Coordinate-based change listings
────────────────────────────────────────

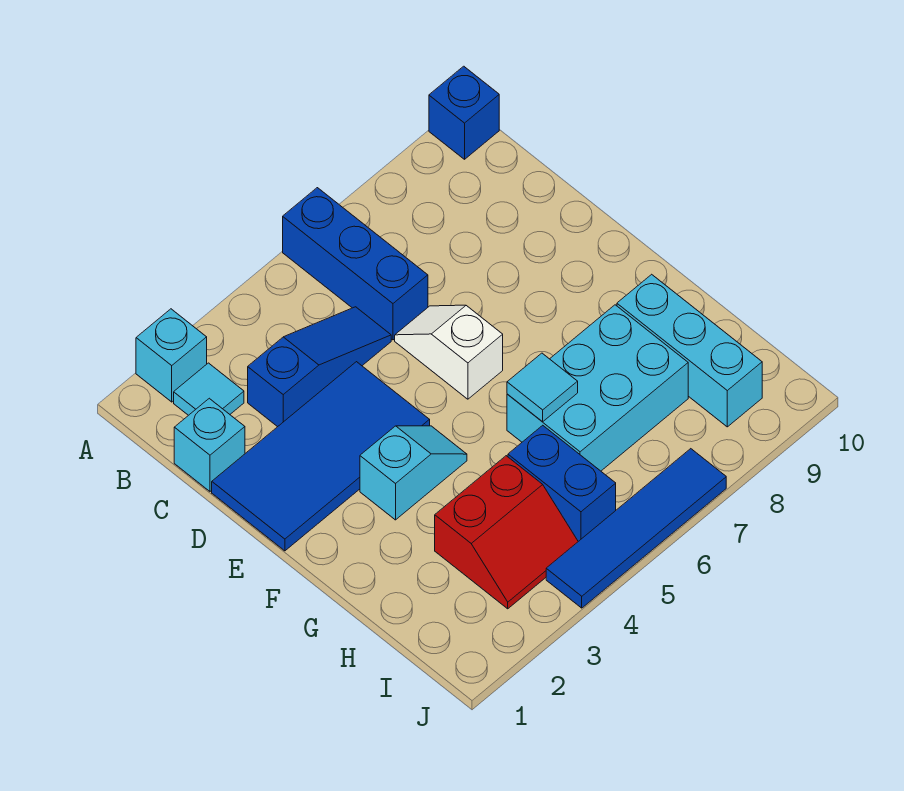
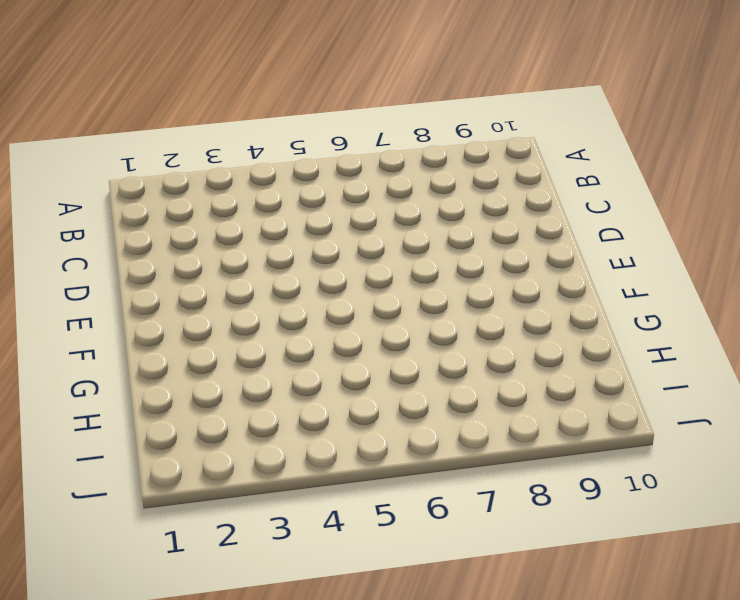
none -> cyan brick A2 level 1
none -> blue brick A6:C6 level 1
none -> blue brick A10 level 1

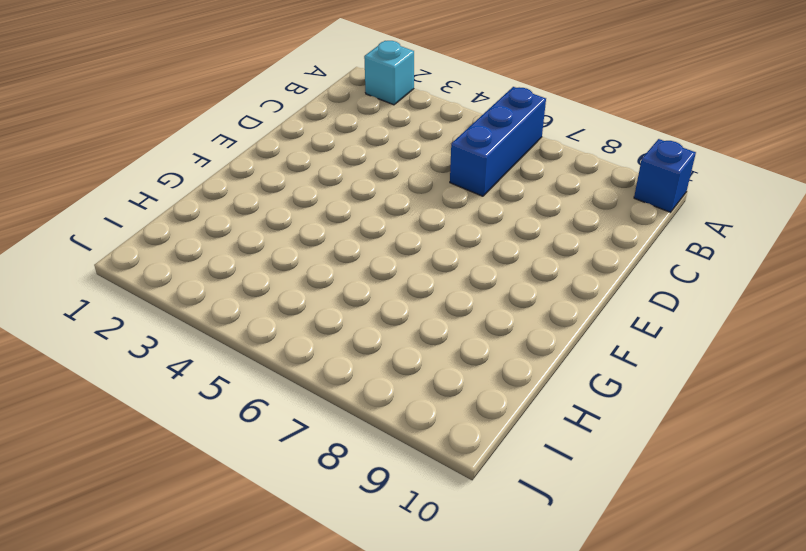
none -> cyan tile B2 level 1
none -> cyan brick C1 level 1
none -> blue slope C3:C5 level 1 top 3

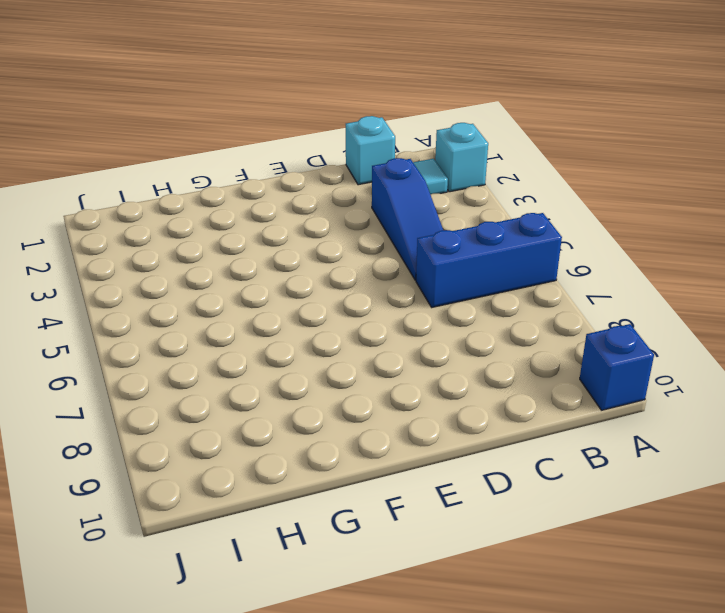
none -> blue tile D1:E4 level 1
none -> white slope D6:E6 level 1 top E
none -> cyan slope F3:F4 level 1 top 3

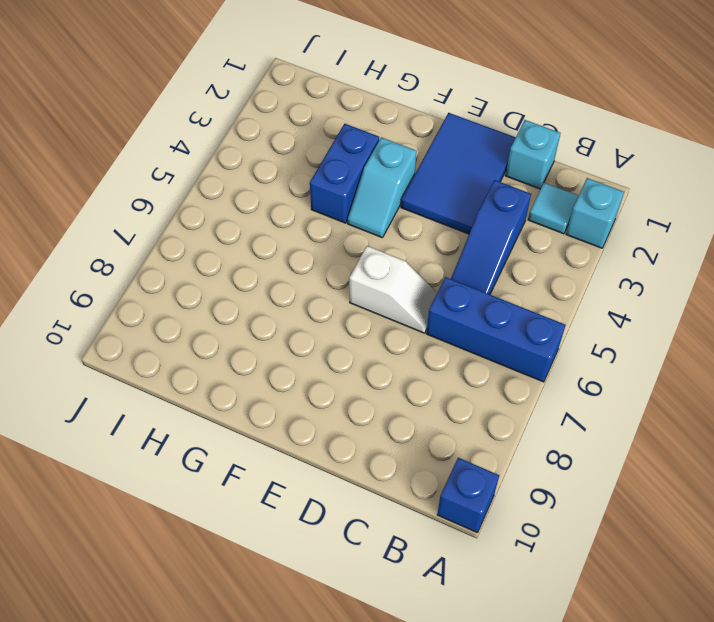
blue tile D1:E3 level 1 -> blue tile D1:E4 level 1
blue brick G3:G4 level 1 -> blue brick H5:I5 level 1
none -> cyan brick G6:H8 level 1
none -> cyan brick G9:I9 level 1
none -> red slope H3:I4 level 1 top H

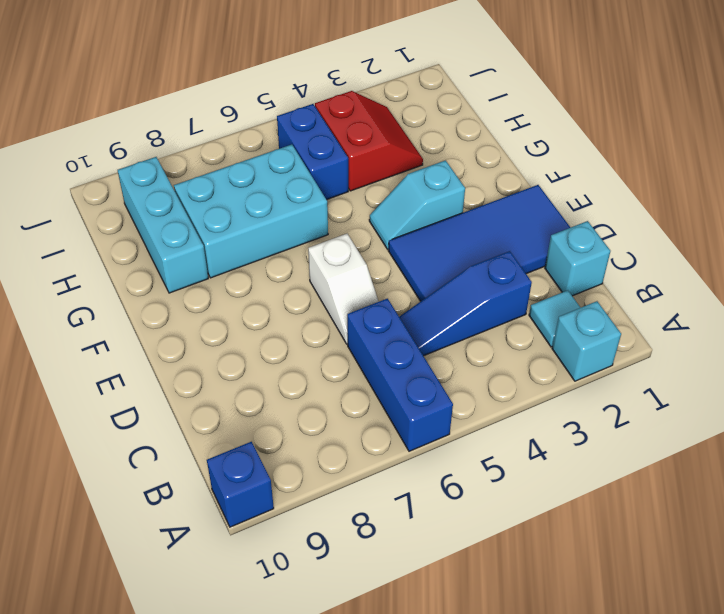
red slope H3:I4 level 1 top 4 -> red slope H3:I4 level 1 top H
none -> blue tile J4:J7 level 1
none -> cyan tile G6 level 2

────────────────────────────────────────

Task item: Make an exact copy of only those lines that run from the line with "none -> red slope H3:I4 level 1 top H" through the end of the records, excluding pictures.

Written response:
none -> red slope H3:I4 level 1 top H

red slope H3:I4 level 1 top 4 -> red slope H3:I4 level 1 top H
none -> blue tile J4:J7 level 1
none -> cyan tile G6 level 2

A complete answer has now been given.